INSTRUCTIONS TO FOLLOW => Word for word, retype the lines from the one containing "pink spool [479,28,512,83]" to the last line of the data below, both ends included.

Before-and-after object lists =>
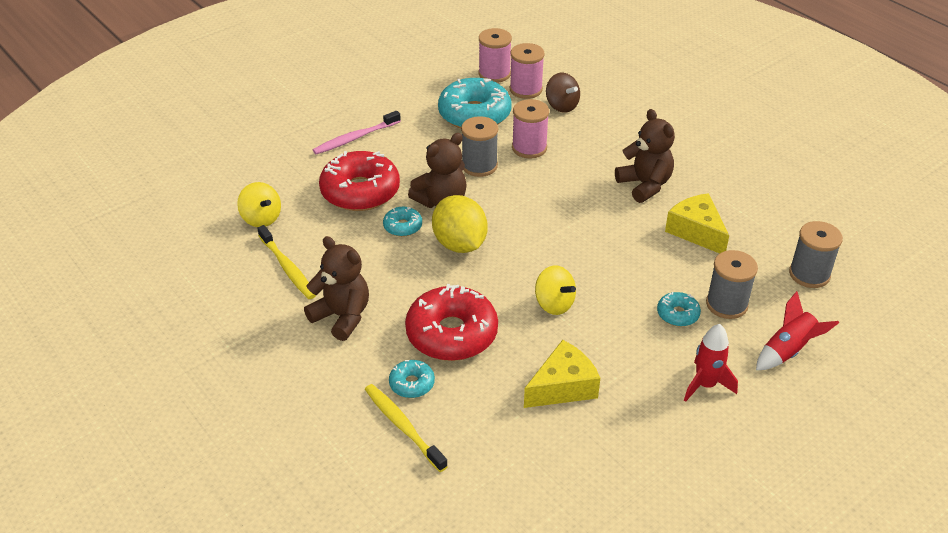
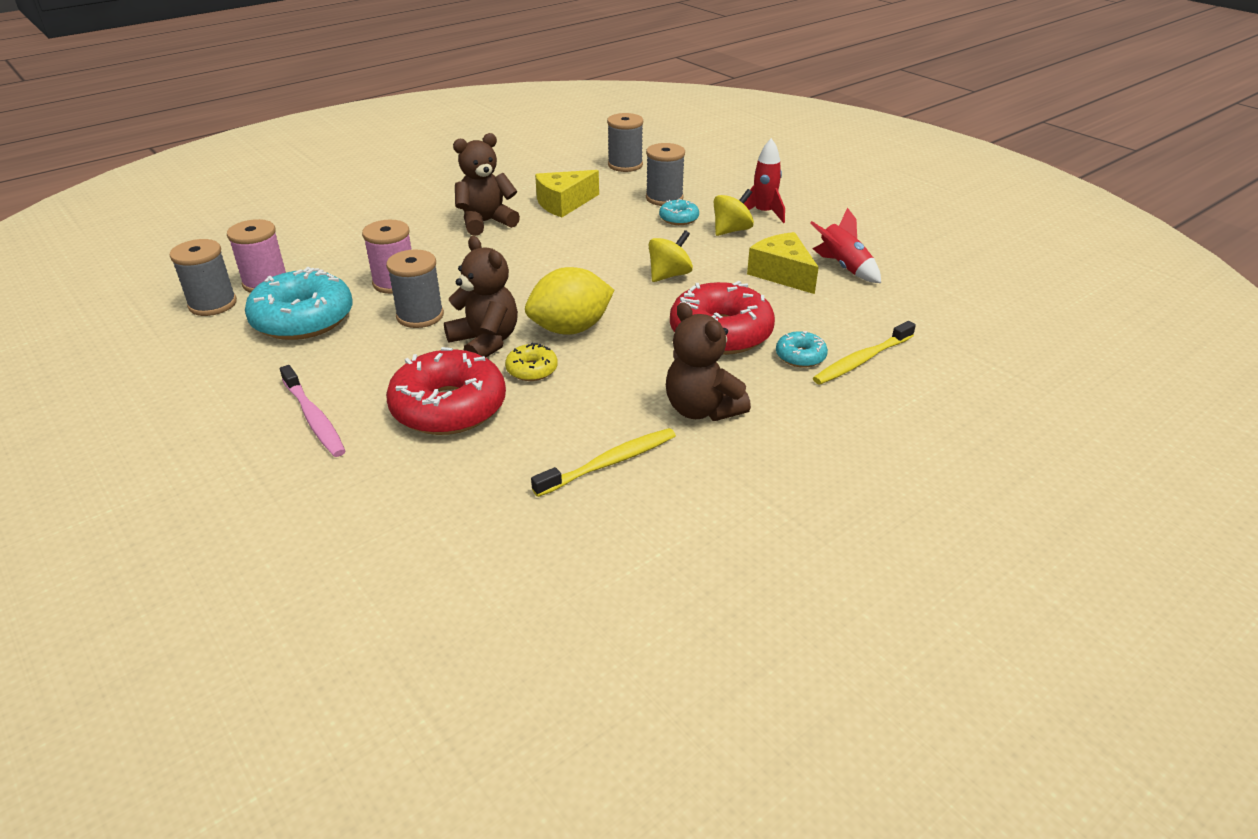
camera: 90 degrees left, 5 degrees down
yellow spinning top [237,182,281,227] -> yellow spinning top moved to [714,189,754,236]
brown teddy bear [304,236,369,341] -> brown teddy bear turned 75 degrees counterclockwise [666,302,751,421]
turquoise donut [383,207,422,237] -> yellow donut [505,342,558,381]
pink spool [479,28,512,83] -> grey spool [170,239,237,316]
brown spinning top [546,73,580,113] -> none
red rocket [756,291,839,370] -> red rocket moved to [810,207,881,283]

ANSWER SPACE =>
pink spool [479,28,512,83] -> grey spool [170,239,237,316]
brown spinning top [546,73,580,113] -> none
red rocket [756,291,839,370] -> red rocket moved to [810,207,881,283]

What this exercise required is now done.